Records supplied =>
******

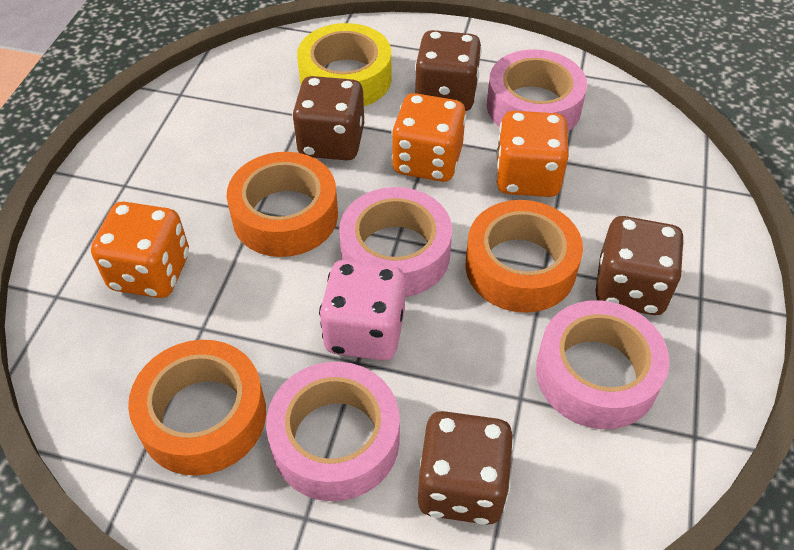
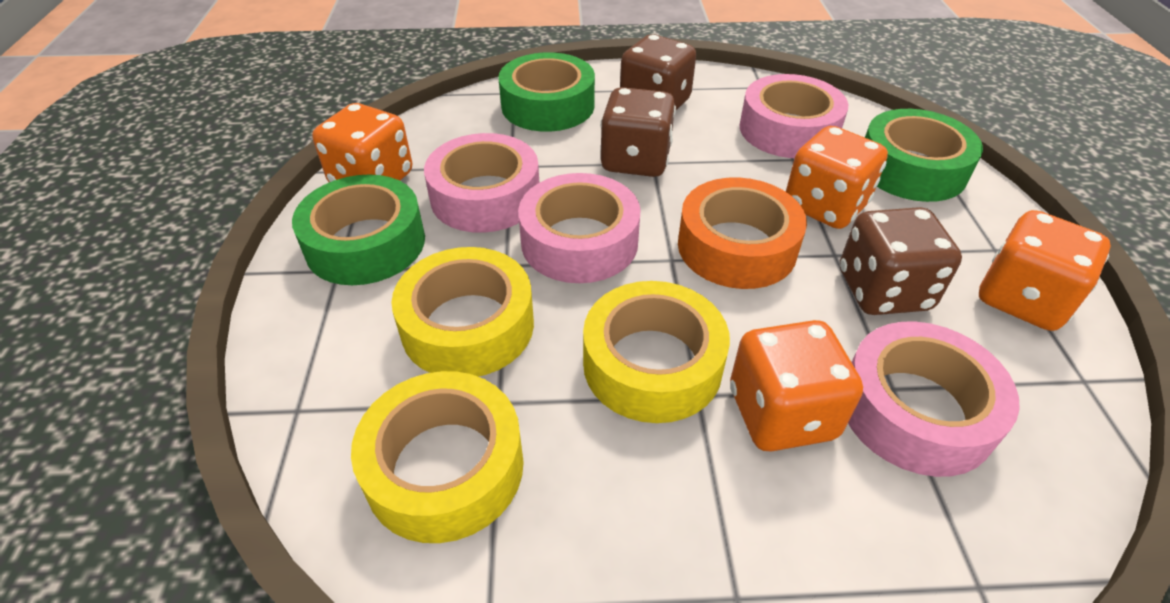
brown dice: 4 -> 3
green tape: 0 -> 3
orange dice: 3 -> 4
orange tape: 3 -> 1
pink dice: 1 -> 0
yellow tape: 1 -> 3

******

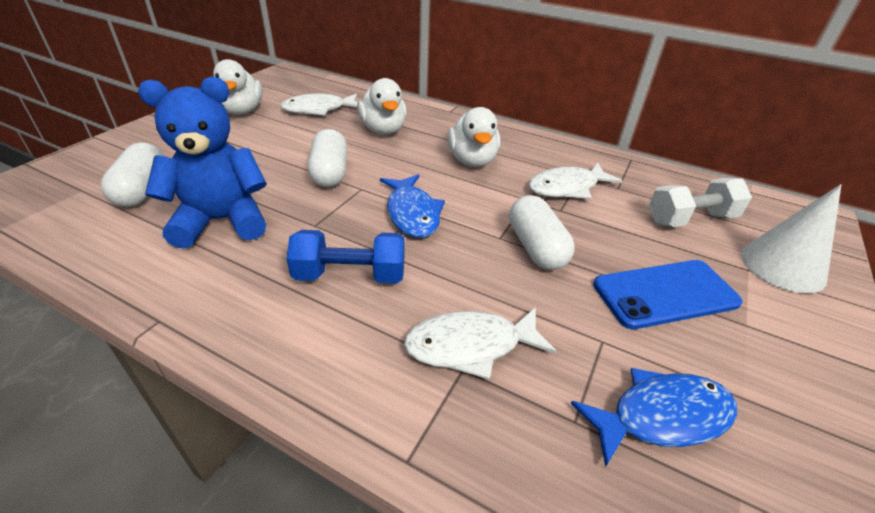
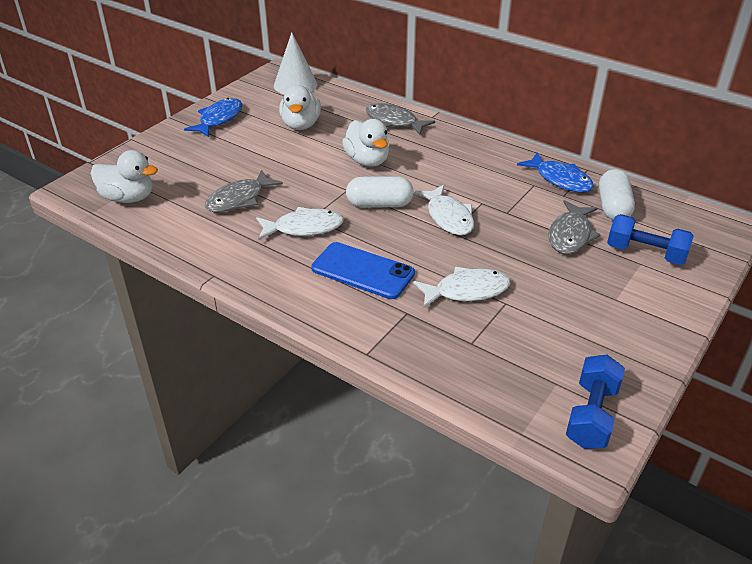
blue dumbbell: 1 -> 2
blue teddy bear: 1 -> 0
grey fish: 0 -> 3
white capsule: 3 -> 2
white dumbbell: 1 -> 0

******

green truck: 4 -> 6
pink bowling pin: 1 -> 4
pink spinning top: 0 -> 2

******

Task to complete => Taking the records above, retype every line from the one with "blue teddy bear: 1 -> 0" down to the one with "white dumbbell: 1 -> 0", exactly and with nothing else.

Solved exercise =>
blue teddy bear: 1 -> 0
grey fish: 0 -> 3
white capsule: 3 -> 2
white dumbbell: 1 -> 0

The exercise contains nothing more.